(Records contained in a dataset)
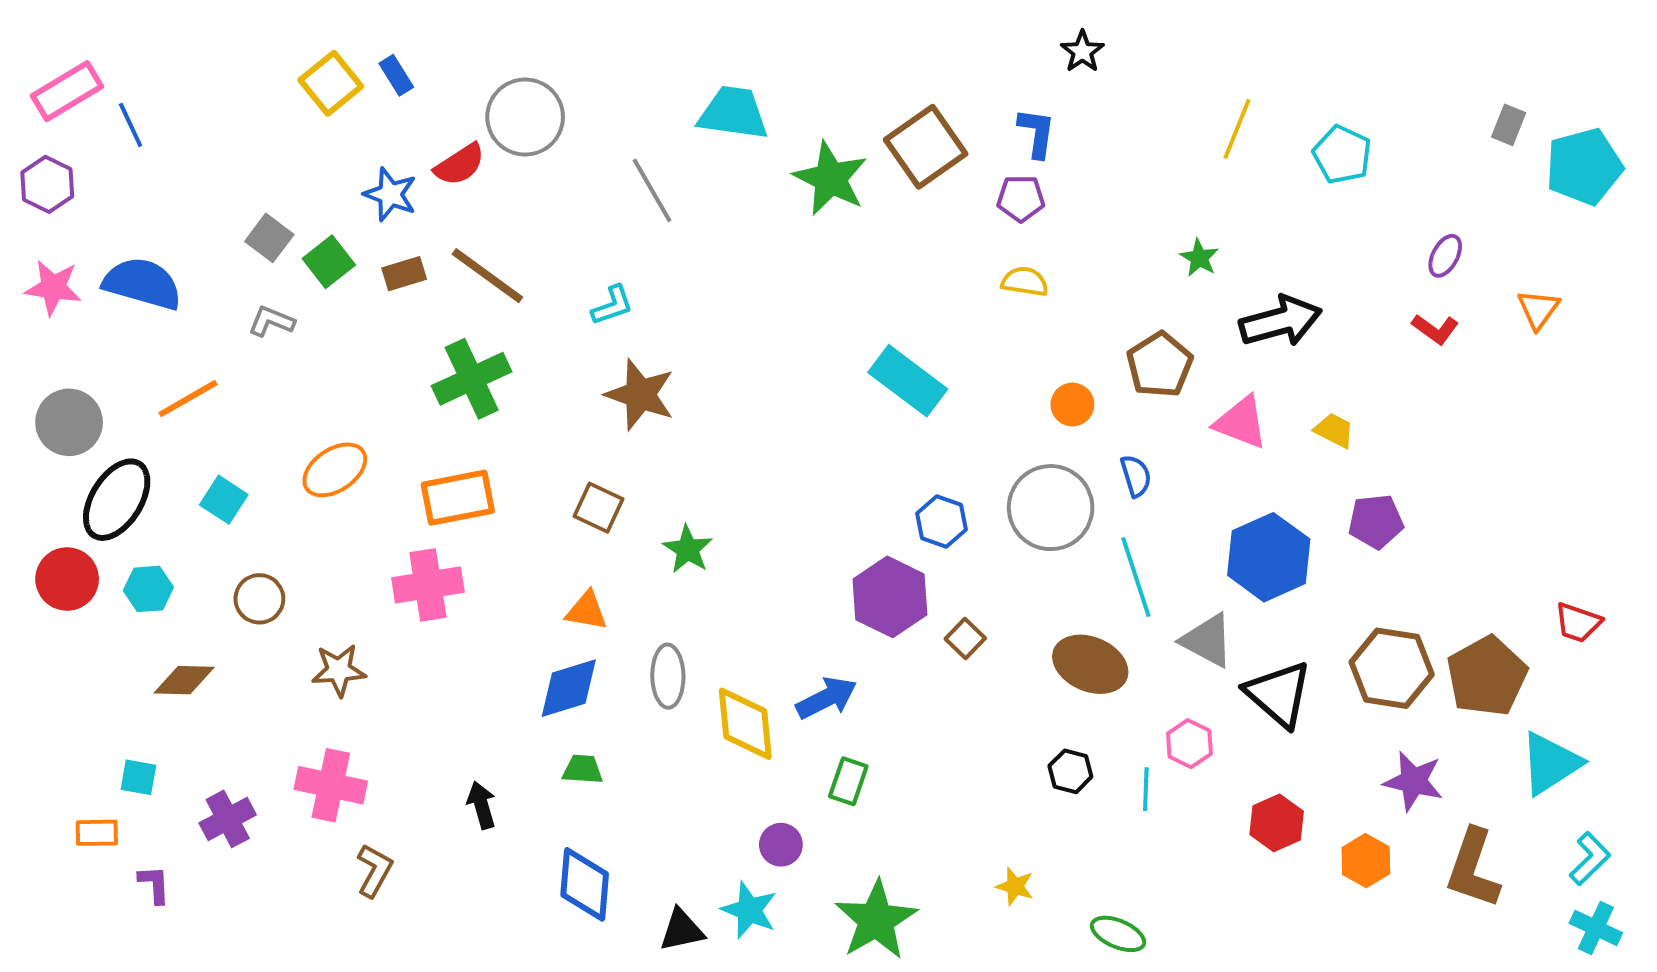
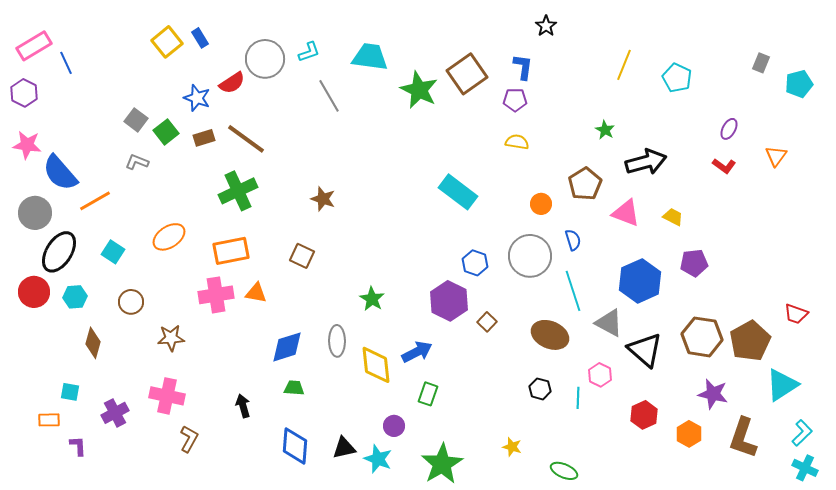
cyan pentagon: (1584, 167) -> (799, 84), size x0.7
blue semicircle: (142, 284) -> (60, 173), moved, turned -147
cyan L-shape: (612, 305) -> (309, 52), moved
brown star: (640, 395) -> (323, 199), size x0.7
green star: (688, 549) -> (372, 299), moved
orange triangle: (587, 611) -> (256, 293), moved
brown diamond: (184, 680) -> (93, 343), turned -76
black triangle: (682, 930) -> (344, 448), moved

THE TASK: Whenever a line of the data includes the word "moved", show that line in full.

EXERCISE SOLUTION:
blue semicircle: (142, 284) -> (60, 173), moved, turned -147
cyan L-shape: (612, 305) -> (309, 52), moved
green star: (688, 549) -> (372, 299), moved
orange triangle: (587, 611) -> (256, 293), moved
black triangle: (682, 930) -> (344, 448), moved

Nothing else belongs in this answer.